## Work item:
Copy every entry below verbatim, except for images.

(Image sequences with motion text)

--------------------------------------------------

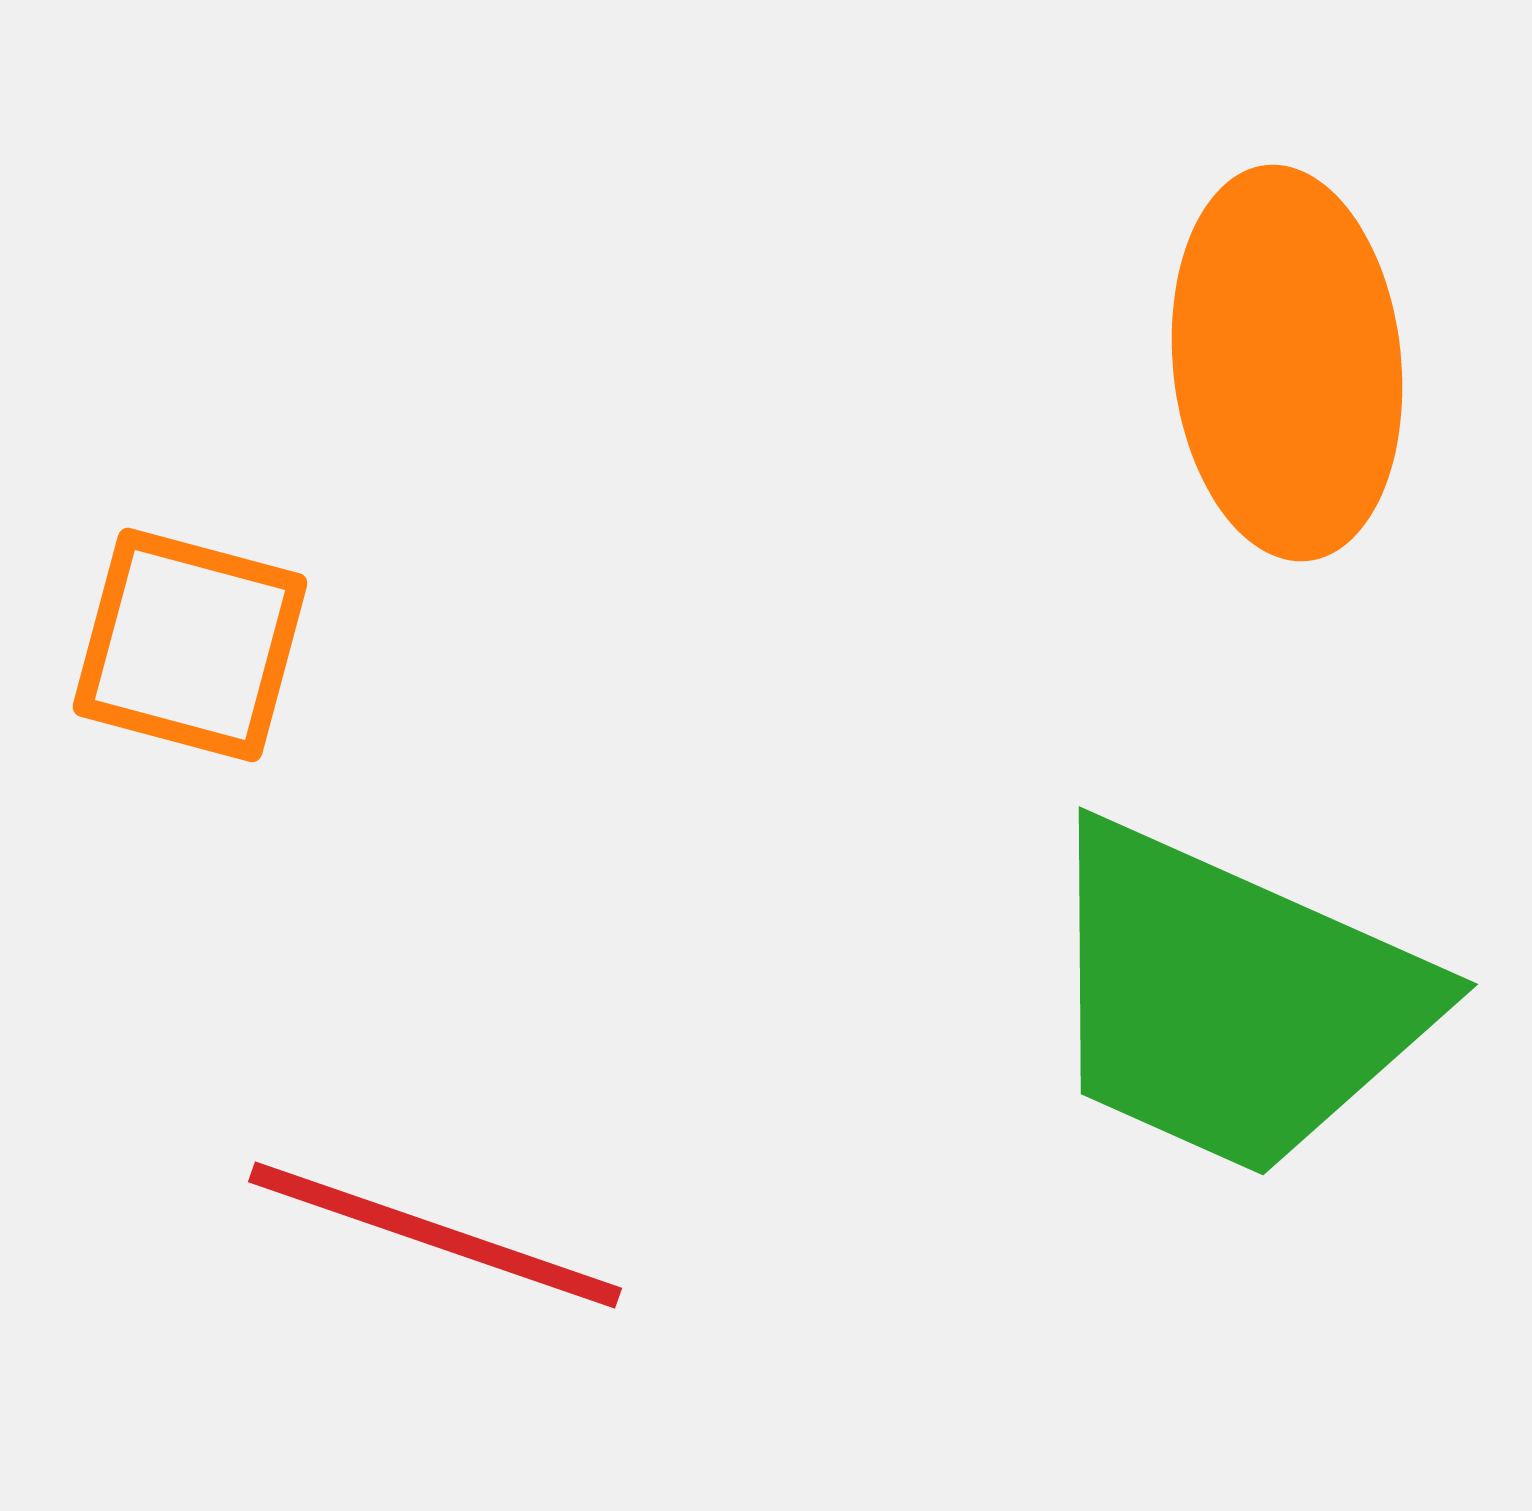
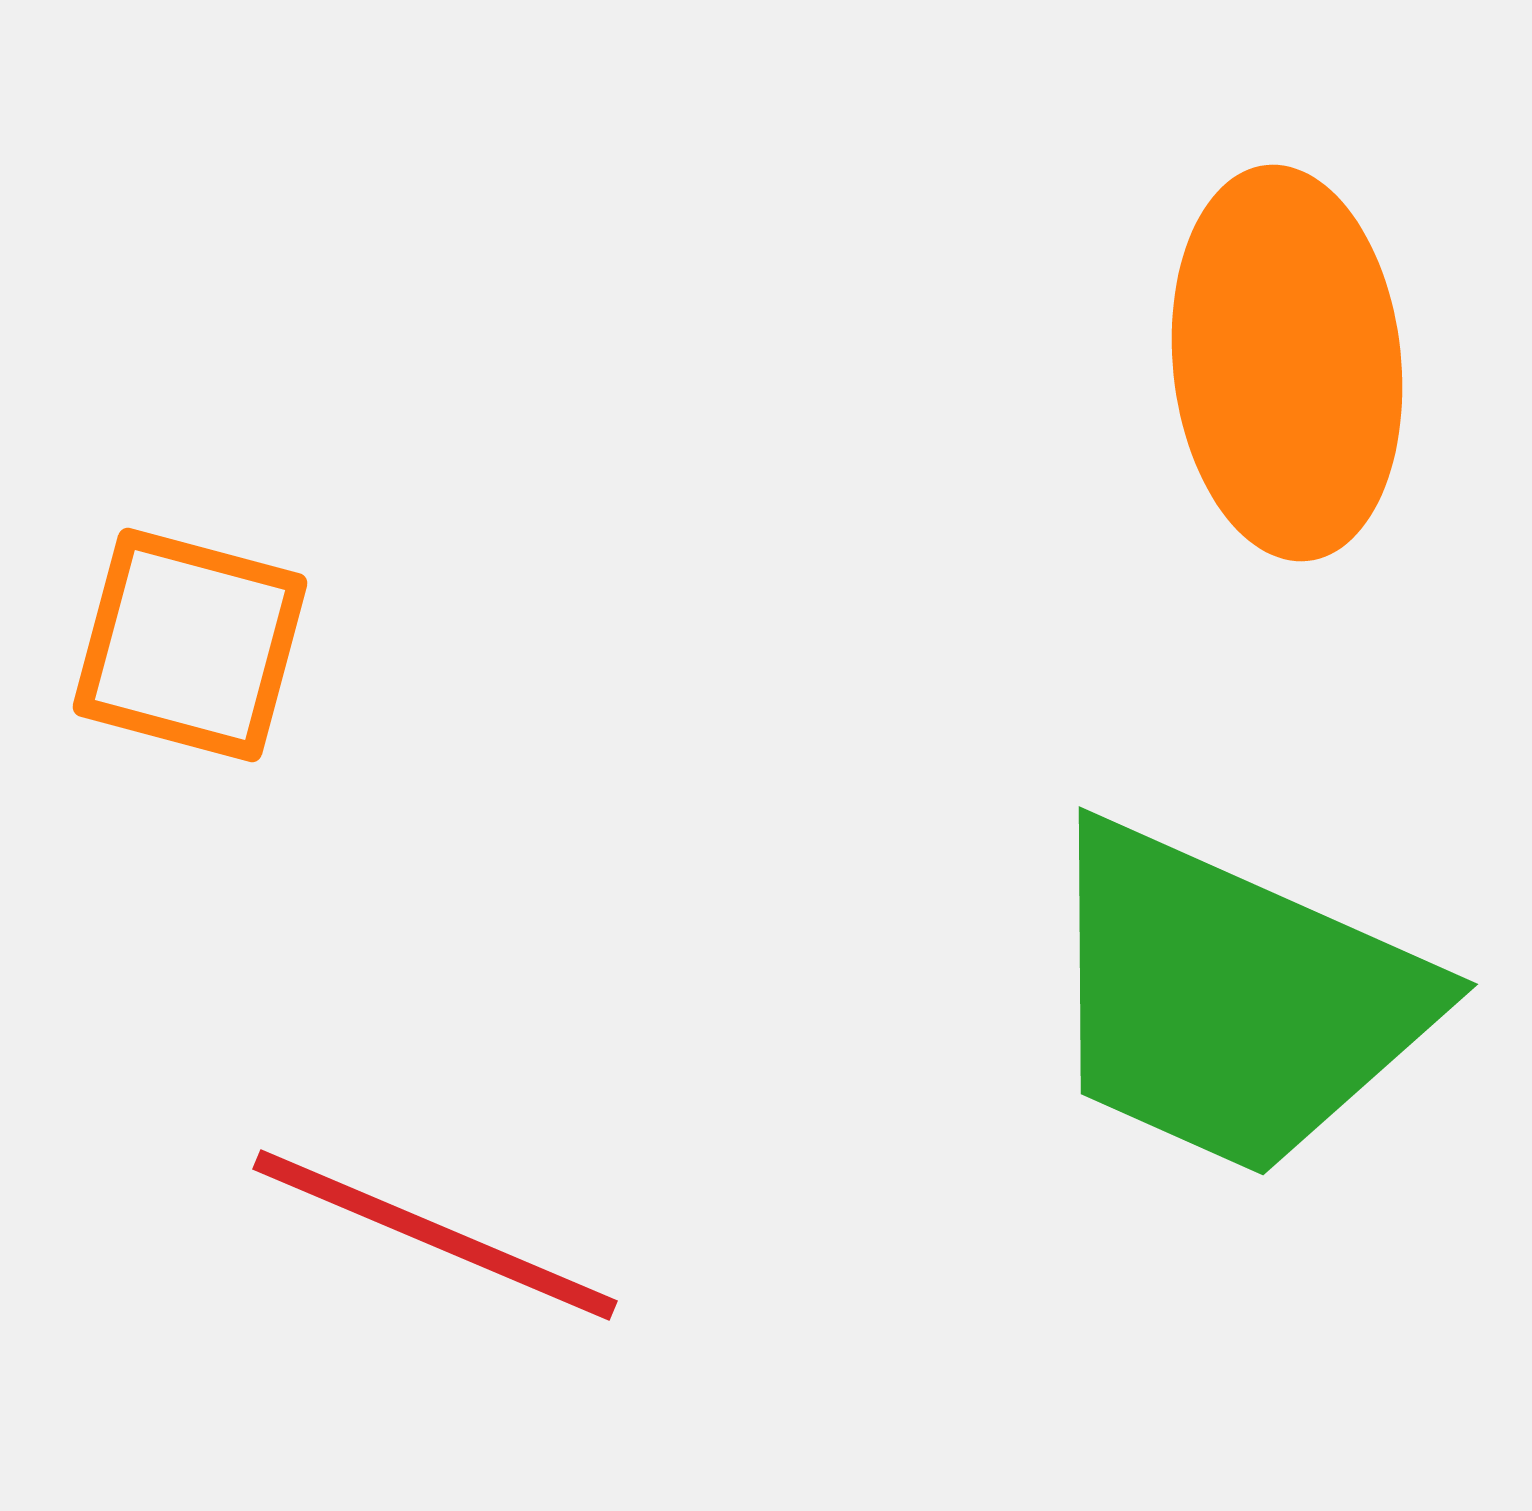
red line: rotated 4 degrees clockwise
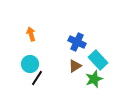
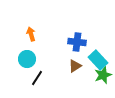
blue cross: rotated 18 degrees counterclockwise
cyan circle: moved 3 px left, 5 px up
green star: moved 9 px right, 4 px up
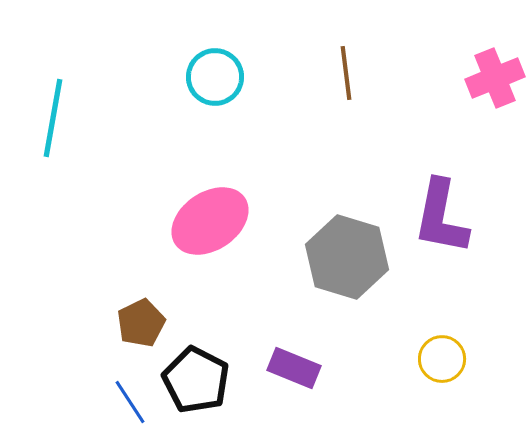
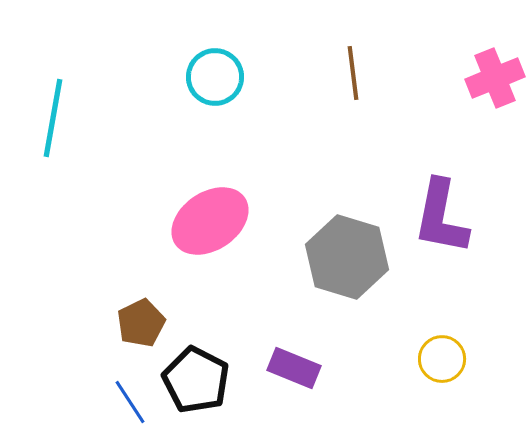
brown line: moved 7 px right
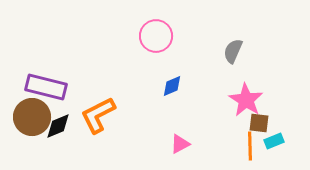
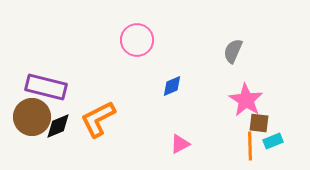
pink circle: moved 19 px left, 4 px down
orange L-shape: moved 4 px down
cyan rectangle: moved 1 px left
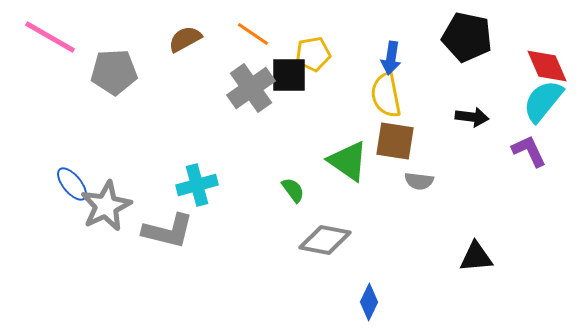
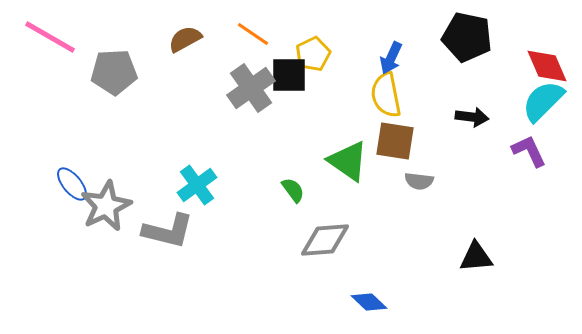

--------------------------------------------------

## Reply to the task:
red line: rotated 4 degrees clockwise
blue cross: rotated 18 degrees counterclockwise
cyan circle: moved 3 px left, 5 px up
green star: moved 9 px right, 4 px up
brown line: moved 7 px right
pink circle: moved 19 px left, 4 px down
orange L-shape: moved 4 px down
cyan rectangle: moved 1 px left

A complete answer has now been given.